Records provided:
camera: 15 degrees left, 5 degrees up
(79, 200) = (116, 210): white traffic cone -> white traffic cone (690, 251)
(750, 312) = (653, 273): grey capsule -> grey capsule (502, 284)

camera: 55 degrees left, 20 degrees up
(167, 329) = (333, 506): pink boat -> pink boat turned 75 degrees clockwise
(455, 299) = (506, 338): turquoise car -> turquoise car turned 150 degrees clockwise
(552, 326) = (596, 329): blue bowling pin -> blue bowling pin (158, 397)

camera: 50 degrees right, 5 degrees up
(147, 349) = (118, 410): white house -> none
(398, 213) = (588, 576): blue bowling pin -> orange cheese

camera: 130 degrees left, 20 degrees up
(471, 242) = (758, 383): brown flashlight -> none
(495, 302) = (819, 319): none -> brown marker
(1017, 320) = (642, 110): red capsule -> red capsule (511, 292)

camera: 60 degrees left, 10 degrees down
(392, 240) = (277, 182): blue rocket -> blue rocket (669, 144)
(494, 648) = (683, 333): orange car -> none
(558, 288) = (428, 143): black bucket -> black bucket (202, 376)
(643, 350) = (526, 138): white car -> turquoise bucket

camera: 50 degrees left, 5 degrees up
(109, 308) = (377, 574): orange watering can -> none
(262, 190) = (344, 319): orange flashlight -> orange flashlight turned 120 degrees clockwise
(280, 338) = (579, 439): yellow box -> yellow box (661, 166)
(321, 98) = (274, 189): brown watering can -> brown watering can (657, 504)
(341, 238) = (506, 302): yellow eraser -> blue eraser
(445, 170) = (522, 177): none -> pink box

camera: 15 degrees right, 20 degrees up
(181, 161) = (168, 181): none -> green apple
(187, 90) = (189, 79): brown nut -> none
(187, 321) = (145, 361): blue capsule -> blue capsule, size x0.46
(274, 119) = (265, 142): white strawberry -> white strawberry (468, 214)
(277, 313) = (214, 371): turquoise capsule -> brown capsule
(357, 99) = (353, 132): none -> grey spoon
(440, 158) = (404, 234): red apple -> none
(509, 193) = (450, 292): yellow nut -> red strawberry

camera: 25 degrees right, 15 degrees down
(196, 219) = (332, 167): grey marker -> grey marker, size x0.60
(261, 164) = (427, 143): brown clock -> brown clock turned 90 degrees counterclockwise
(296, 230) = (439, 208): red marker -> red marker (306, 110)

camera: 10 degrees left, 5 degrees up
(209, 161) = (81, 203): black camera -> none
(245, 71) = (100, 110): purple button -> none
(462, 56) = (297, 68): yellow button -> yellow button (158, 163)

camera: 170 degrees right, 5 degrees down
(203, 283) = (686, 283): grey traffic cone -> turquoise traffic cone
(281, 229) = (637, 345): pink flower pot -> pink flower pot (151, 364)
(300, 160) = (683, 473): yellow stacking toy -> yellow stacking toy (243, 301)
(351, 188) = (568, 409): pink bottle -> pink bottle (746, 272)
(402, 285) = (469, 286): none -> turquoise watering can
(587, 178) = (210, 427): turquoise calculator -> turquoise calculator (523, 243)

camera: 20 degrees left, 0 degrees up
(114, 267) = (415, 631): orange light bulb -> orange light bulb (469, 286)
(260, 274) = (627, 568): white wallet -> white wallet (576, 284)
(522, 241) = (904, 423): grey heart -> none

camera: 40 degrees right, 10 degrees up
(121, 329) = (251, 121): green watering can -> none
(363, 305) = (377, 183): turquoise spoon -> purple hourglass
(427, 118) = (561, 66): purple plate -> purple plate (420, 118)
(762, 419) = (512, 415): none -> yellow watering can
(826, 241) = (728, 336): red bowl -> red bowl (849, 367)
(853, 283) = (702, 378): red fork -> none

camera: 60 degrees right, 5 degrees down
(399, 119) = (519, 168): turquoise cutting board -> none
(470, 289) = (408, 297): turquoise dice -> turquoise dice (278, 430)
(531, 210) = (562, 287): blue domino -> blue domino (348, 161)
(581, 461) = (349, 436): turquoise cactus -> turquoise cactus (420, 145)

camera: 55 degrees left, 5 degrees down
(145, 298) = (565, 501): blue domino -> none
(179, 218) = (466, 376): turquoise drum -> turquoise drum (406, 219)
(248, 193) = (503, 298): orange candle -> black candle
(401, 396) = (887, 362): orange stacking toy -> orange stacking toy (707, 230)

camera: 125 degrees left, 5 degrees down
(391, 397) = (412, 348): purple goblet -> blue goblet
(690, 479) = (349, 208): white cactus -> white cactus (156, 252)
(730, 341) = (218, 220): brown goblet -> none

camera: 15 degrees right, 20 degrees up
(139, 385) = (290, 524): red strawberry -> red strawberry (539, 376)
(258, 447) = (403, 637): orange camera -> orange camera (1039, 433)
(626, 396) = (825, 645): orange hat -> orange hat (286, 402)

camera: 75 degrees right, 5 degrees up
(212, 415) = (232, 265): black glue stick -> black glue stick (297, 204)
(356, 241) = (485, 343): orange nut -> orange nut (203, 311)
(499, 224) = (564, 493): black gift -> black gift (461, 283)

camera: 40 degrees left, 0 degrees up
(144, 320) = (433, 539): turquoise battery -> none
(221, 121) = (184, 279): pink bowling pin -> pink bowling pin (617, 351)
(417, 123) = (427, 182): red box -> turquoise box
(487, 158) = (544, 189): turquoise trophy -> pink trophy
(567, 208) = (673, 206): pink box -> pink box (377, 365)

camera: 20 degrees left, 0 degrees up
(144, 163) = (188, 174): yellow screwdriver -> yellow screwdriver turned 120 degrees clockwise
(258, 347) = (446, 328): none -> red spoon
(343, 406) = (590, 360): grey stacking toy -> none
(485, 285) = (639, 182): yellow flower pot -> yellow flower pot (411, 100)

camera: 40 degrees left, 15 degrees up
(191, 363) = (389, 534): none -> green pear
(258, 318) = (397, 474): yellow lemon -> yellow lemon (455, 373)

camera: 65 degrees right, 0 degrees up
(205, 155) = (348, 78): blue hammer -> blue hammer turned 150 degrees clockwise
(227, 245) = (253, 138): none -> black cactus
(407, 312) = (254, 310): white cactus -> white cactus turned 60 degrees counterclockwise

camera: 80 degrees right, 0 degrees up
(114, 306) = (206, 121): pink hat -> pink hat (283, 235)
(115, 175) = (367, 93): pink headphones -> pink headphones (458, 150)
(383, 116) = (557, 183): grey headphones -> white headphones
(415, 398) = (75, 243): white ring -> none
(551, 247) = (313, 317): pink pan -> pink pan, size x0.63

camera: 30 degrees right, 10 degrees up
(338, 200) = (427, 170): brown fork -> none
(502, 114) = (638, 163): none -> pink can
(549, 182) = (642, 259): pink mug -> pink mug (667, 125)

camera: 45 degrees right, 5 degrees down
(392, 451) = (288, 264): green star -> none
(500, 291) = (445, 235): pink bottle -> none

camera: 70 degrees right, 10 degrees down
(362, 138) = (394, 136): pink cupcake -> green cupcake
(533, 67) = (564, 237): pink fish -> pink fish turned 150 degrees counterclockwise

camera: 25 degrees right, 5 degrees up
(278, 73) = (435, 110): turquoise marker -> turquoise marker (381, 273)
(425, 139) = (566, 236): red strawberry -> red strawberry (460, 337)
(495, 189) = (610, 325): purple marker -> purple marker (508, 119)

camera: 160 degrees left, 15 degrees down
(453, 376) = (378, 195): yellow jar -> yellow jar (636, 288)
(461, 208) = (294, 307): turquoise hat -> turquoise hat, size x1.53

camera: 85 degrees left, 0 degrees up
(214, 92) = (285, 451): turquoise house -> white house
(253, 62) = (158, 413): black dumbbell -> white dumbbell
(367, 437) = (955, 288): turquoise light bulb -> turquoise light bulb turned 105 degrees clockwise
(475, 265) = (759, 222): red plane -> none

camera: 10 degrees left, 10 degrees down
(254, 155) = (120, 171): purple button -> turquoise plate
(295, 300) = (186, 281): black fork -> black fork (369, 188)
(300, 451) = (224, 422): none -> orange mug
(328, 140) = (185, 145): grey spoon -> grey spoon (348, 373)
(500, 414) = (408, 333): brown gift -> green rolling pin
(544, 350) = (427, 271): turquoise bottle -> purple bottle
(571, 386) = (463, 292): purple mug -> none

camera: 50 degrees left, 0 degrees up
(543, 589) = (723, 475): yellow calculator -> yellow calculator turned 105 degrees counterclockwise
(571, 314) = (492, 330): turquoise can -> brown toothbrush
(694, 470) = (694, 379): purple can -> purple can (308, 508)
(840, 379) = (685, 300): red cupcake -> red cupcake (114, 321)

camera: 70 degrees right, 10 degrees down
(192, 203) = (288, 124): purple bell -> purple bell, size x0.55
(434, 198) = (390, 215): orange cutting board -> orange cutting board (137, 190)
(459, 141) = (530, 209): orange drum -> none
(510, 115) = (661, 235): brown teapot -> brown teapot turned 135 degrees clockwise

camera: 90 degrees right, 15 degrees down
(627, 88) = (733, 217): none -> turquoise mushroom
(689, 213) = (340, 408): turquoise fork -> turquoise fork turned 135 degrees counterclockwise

Work item:
Copy the stretch of the records above that runs from the line with "(531, 210) = (562, 287): blue" through the line with "(145, 298) = (565, 501): blue domino -> none". Both end lines belong in the copy, and nothing else does.

Solution for this problem:
(531, 210) = (562, 287): blue domino -> blue domino (348, 161)
(581, 461) = (349, 436): turquoise cactus -> turquoise cactus (420, 145)

camera: 55 degrees left, 5 degrees down
(145, 298) = (565, 501): blue domino -> none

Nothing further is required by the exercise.